AIM OF THE TASK
Could you rewrite the stretch from the line containing "Usha: 11:45 -> 11:49" through the end of the lines, changing "none" to "blank", keeping everything else the same, and omitting the pictures?
## begin
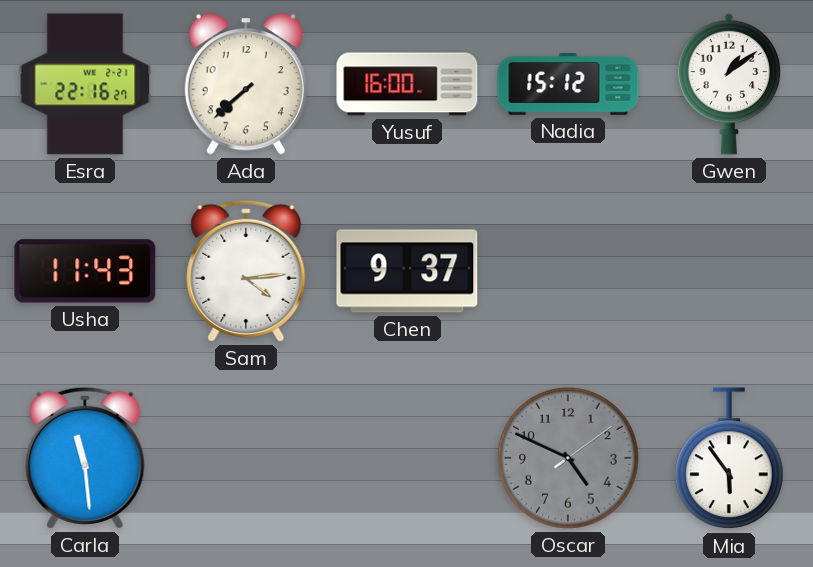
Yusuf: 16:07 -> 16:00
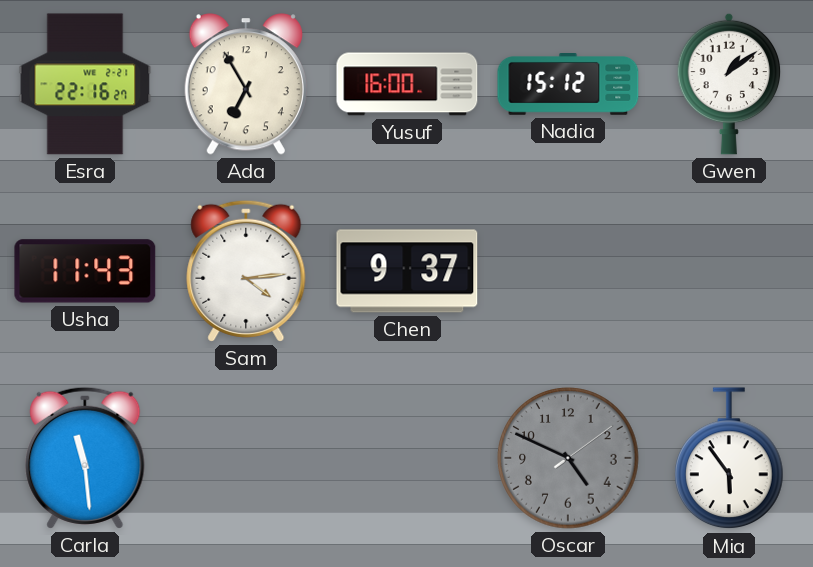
Ada: 7:38 -> 6:55
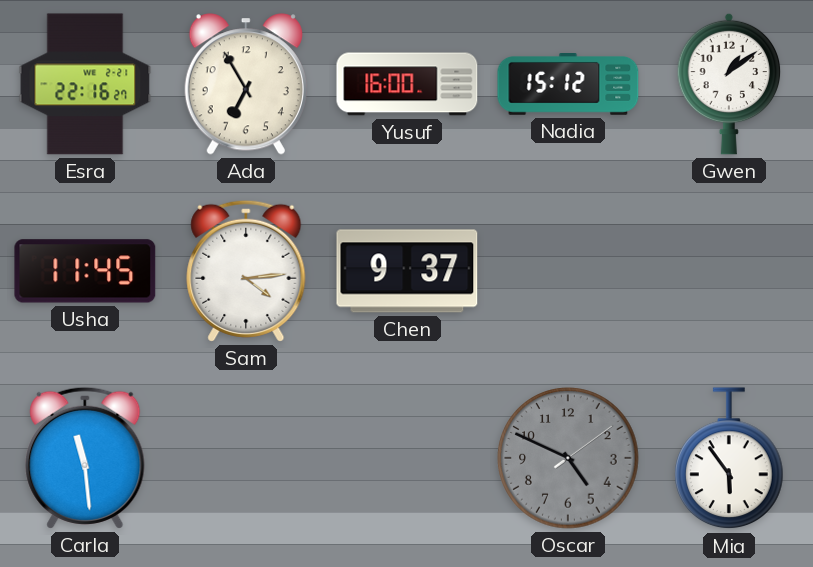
Usha: 11:43 -> 11:45
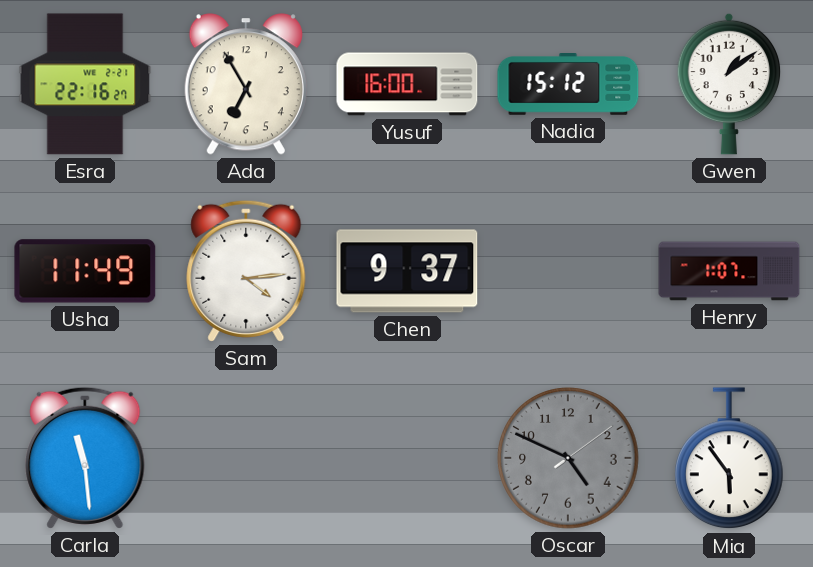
Usha: 11:45 -> 11:49
Henry: none -> 1:07
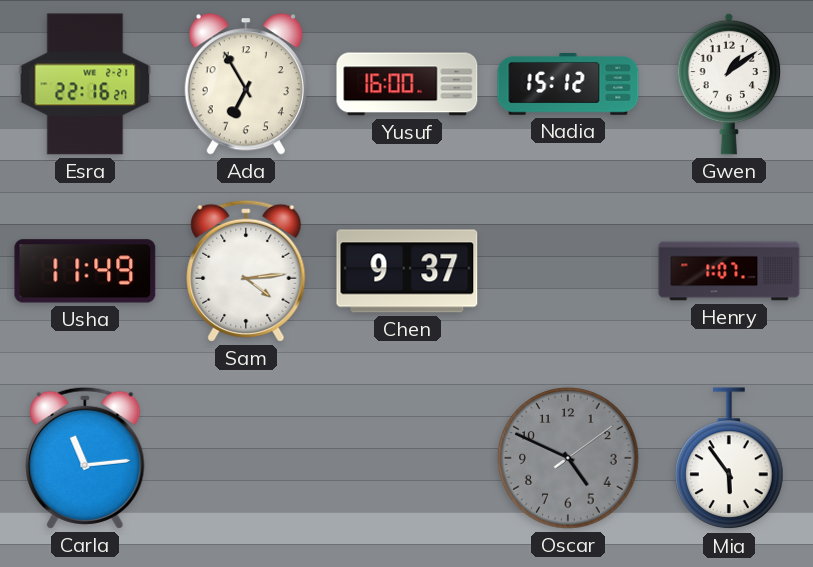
Carla: 11:29 -> 11:14
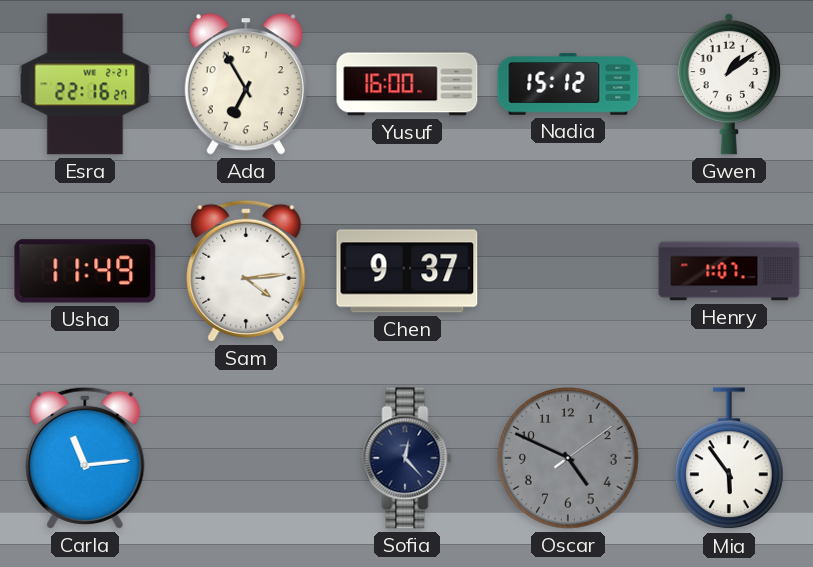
Sofia: none -> 12:23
## end
COMPLETED EXERCISE
Usha: 11:45 -> 11:49
Henry: blank -> 1:07
Carla: 11:29 -> 11:14
Sofia: blank -> 12:23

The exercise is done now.